→ Your objective: Exact copies of all the lines below are required, with the pictures omitted.

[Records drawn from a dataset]
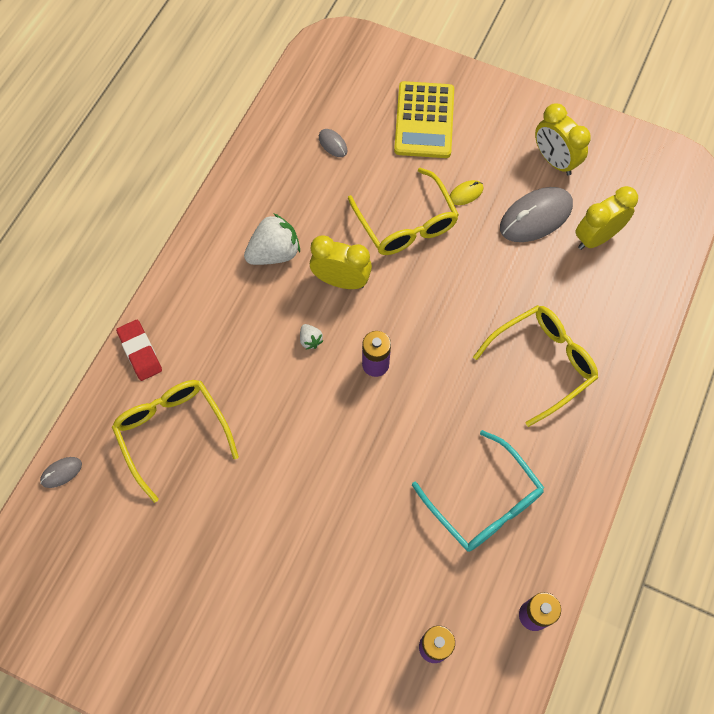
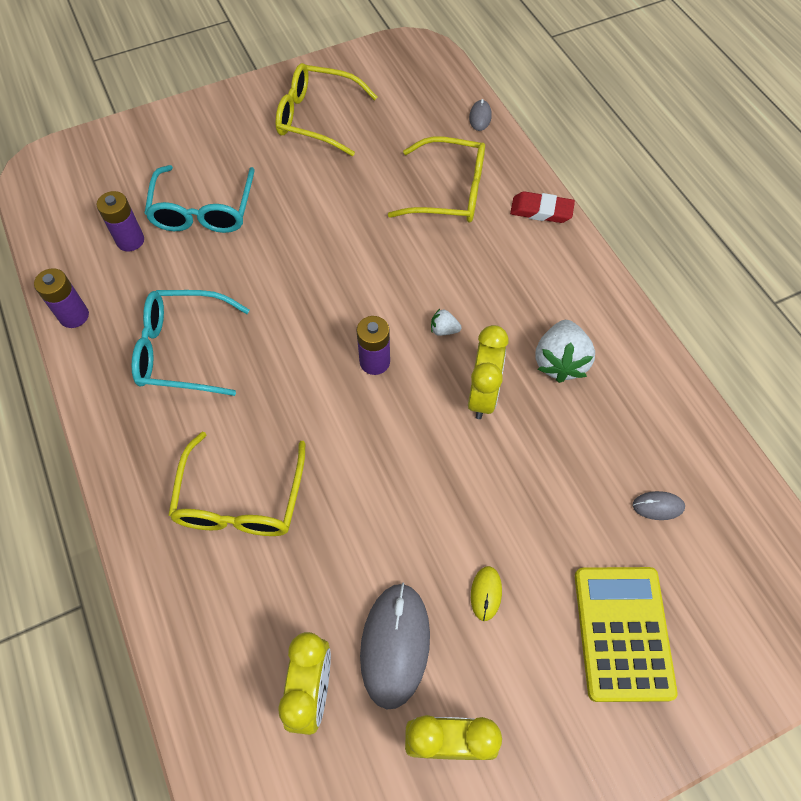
camera: 130 degrees right, 5 degrees down
(341, 281) = (482, 395): yellow clock -> yellow clock turned 45 degrees counterclockwise
(354, 615) = (203, 211): none -> turquoise glasses
(406, 224) = (498, 501): yellow glasses -> yellow glasses (317, 118)
(424, 120) = (622, 632): yellow calculator -> yellow calculator turned 45 degrees clockwise

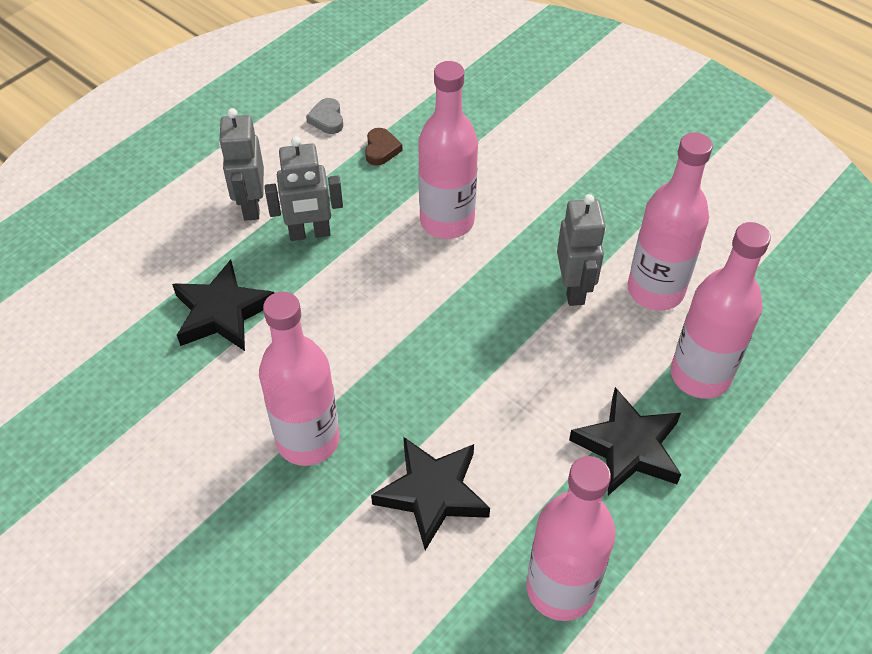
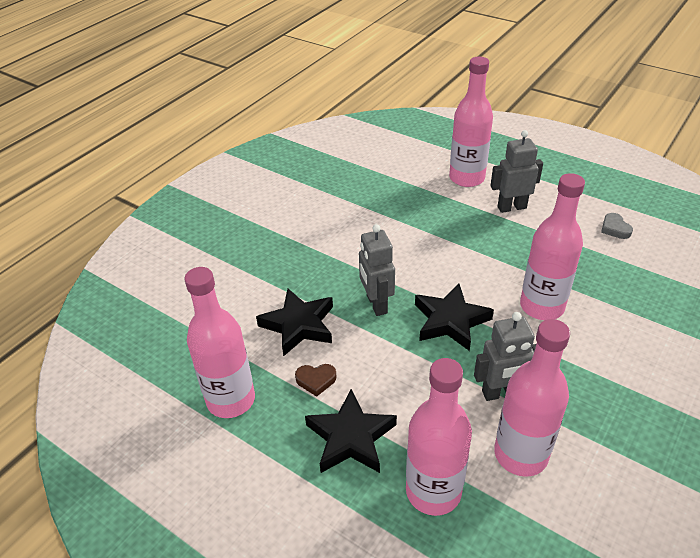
camera: 85 degrees right, 10 degrees down
(222, 312) = (418, 211): black star -> black star (450, 321)
(308, 440) = (331, 262): pink bottle -> pink bottle (467, 178)
(309, 233) = (498, 237): grey robot -> grey robot (376, 304)
(327, 119) = (615, 229): grey heart -> grey heart turned 90 degrees counterclockwise
(381, 149) = (599, 261): brown heart -> brown heart (316, 380)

→ Output for this task:
camera: 130 degrees right, 5 degrees down
(341, 281) = (482, 395): yellow clock -> yellow clock turned 45 degrees counterclockwise
(354, 615) = (203, 211): none -> turquoise glasses
(406, 224) = (498, 501): yellow glasses -> yellow glasses (317, 118)
(424, 120) = (622, 632): yellow calculator -> yellow calculator turned 45 degrees clockwise

camera: 85 degrees right, 10 degrees down
(222, 312) = (418, 211): black star -> black star (450, 321)
(308, 440) = (331, 262): pink bottle -> pink bottle (467, 178)
(309, 233) = (498, 237): grey robot -> grey robot (376, 304)
(327, 119) = (615, 229): grey heart -> grey heart turned 90 degrees counterclockwise
(381, 149) = (599, 261): brown heart -> brown heart (316, 380)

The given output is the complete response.